Task prompt: The lines to repeat are those below from the one containing "camera: 165 degrees left, 0 degrees up" down to the one containing "(301, 621) = (417, 506): white mug -> none", both included; reproduce them exactly and nothing else.

[Items from a data source]

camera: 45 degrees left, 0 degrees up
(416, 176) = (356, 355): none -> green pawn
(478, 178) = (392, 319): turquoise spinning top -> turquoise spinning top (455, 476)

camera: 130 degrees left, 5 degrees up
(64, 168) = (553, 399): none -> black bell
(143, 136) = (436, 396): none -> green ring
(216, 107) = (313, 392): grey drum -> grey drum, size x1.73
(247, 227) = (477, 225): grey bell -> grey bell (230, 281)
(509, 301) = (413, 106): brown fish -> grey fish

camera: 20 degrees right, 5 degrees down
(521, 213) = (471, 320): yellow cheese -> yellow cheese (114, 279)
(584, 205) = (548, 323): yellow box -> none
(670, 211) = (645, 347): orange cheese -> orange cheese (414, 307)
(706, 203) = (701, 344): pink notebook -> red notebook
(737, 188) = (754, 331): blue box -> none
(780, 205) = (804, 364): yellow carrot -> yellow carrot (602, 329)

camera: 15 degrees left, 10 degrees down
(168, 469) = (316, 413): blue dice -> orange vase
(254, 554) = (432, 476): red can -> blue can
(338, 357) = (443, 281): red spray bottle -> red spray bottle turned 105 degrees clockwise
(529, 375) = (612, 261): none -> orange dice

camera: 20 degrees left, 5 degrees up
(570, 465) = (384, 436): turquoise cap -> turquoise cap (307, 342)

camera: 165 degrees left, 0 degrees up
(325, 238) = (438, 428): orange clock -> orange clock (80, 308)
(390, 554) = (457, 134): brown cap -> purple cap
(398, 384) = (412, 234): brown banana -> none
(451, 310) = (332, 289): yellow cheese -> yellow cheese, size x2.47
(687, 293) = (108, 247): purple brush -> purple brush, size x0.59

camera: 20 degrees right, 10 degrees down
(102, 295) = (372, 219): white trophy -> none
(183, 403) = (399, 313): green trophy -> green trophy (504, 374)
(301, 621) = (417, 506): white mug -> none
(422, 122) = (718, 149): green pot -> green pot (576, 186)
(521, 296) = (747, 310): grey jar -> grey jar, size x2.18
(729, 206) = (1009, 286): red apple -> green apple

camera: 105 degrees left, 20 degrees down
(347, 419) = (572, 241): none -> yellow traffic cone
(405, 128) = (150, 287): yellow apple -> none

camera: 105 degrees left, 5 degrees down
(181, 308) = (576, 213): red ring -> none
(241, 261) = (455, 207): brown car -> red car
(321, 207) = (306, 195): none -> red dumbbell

Reply to the exercise:
camera: 165 degrees left, 0 degrees up
(325, 238) = (438, 428): orange clock -> orange clock (80, 308)
(390, 554) = (457, 134): brown cap -> purple cap
(398, 384) = (412, 234): brown banana -> none
(451, 310) = (332, 289): yellow cheese -> yellow cheese, size x2.47
(687, 293) = (108, 247): purple brush -> purple brush, size x0.59

camera: 20 degrees right, 10 degrees down
(102, 295) = (372, 219): white trophy -> none
(183, 403) = (399, 313): green trophy -> green trophy (504, 374)
(301, 621) = (417, 506): white mug -> none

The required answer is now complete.